WHAT THIS TASK INVOLVES>
Copy each line of the entries that includes the word "down".

Before-and-after object lists:

|---|

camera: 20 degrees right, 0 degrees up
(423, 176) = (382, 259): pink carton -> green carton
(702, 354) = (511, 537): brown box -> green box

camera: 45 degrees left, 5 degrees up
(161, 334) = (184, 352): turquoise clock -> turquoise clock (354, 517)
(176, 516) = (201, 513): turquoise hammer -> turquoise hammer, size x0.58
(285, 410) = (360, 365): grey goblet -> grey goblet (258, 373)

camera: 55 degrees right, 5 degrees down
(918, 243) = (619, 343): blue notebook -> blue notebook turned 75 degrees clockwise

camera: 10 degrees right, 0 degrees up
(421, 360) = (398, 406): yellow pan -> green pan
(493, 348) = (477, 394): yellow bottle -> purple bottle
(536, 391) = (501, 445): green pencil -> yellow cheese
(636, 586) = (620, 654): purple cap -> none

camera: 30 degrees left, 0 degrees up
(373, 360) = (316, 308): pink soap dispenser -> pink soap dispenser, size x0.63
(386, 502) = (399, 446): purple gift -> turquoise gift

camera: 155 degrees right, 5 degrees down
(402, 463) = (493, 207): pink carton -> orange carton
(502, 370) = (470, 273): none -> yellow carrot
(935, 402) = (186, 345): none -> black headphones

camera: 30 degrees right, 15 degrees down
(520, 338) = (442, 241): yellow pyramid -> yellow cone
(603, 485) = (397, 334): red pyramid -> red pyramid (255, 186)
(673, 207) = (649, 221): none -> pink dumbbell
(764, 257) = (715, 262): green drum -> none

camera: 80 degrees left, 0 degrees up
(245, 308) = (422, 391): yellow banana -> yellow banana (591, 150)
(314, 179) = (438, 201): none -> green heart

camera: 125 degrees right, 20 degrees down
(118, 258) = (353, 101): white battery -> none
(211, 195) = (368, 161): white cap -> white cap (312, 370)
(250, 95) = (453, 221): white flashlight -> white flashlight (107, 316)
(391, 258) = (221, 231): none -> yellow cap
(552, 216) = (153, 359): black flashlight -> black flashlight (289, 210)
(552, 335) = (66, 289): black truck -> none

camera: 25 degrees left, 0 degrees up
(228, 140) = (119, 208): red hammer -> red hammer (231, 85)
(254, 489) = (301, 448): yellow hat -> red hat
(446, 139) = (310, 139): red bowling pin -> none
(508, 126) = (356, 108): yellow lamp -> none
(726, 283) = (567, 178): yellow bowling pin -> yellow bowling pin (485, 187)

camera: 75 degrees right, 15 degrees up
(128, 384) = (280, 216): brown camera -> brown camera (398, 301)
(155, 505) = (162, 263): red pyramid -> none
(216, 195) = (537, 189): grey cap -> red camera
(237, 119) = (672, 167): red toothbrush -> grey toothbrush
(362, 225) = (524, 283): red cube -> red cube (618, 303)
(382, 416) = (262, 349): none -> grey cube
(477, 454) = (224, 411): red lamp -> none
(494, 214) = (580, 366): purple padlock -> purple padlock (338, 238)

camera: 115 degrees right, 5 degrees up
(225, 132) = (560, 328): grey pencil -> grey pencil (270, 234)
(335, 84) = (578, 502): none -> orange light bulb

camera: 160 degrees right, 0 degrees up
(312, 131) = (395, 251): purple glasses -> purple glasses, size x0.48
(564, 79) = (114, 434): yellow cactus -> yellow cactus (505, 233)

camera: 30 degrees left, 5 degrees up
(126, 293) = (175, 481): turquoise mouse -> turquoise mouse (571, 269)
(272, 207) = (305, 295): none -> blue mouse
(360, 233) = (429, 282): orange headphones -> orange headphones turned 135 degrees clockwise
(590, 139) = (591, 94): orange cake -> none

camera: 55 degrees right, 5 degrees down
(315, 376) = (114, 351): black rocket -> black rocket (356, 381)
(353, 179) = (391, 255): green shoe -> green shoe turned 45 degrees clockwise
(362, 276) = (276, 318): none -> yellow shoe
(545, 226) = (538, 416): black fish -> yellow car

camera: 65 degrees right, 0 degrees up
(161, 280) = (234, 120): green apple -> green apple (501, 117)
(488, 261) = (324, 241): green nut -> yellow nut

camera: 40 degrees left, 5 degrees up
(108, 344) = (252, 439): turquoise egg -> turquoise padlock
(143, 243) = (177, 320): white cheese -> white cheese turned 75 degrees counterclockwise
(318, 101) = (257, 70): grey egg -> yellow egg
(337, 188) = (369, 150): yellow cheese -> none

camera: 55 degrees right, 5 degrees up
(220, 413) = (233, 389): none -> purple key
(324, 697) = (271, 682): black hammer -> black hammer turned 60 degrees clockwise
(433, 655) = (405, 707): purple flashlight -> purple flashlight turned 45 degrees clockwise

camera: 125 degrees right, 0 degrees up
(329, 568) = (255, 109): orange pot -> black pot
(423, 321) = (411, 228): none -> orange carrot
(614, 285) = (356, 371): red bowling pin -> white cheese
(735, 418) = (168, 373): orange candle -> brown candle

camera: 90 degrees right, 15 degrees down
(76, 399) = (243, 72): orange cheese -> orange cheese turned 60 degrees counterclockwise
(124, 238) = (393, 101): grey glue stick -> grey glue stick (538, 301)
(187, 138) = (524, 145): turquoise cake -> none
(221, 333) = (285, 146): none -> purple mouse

|---|

RESPONSE TO THE TASK>
camera: 55 degrees right, 5 degrees down
camera: 155 degrees right, 5 degrees down
camera: 30 degrees right, 15 degrees down
camera: 125 degrees right, 20 degrees down
camera: 55 degrees right, 5 degrees down
camera: 90 degrees right, 15 degrees down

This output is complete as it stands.